Exercise prompt ▸ Among the lines of data below, reproduce only those from the one with "ENC2: EC11 -> HW-040" through the one with "MATRIX1 pin CS: D23 -> D18", exactly as they stand, both ends included.

Record extracts ▸
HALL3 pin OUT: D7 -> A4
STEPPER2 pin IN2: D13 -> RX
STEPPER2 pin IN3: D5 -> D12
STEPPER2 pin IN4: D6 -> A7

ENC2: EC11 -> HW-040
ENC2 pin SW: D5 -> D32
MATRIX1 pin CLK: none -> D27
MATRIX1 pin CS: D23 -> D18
...
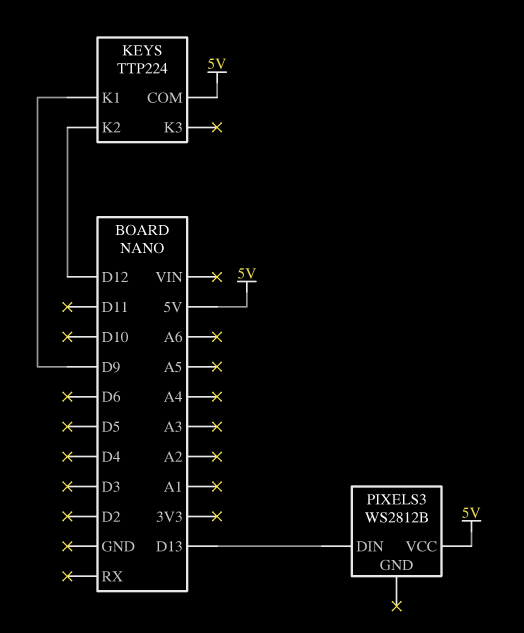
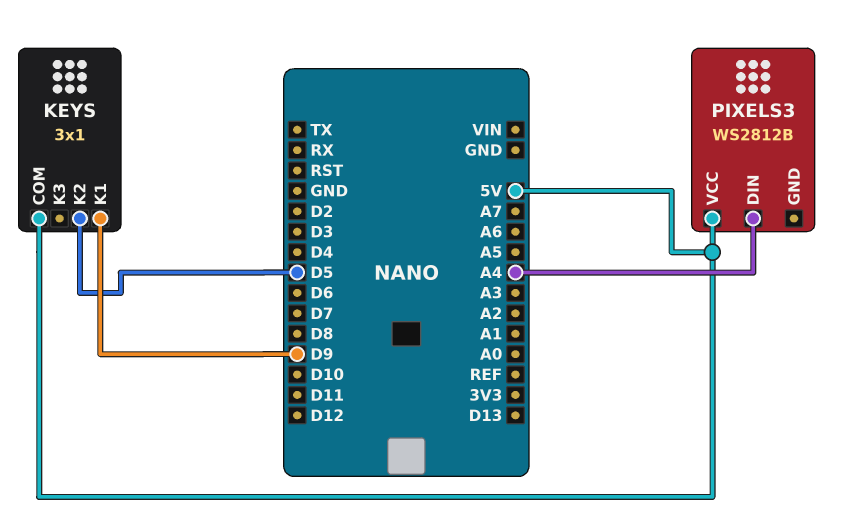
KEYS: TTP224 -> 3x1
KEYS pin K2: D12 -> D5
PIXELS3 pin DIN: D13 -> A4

Written response ▸
ENC2: EC11 -> HW-040
ENC2 pin SW: D5 -> D32
MATRIX1 pin CLK: none -> D27
MATRIX1 pin CS: D23 -> D18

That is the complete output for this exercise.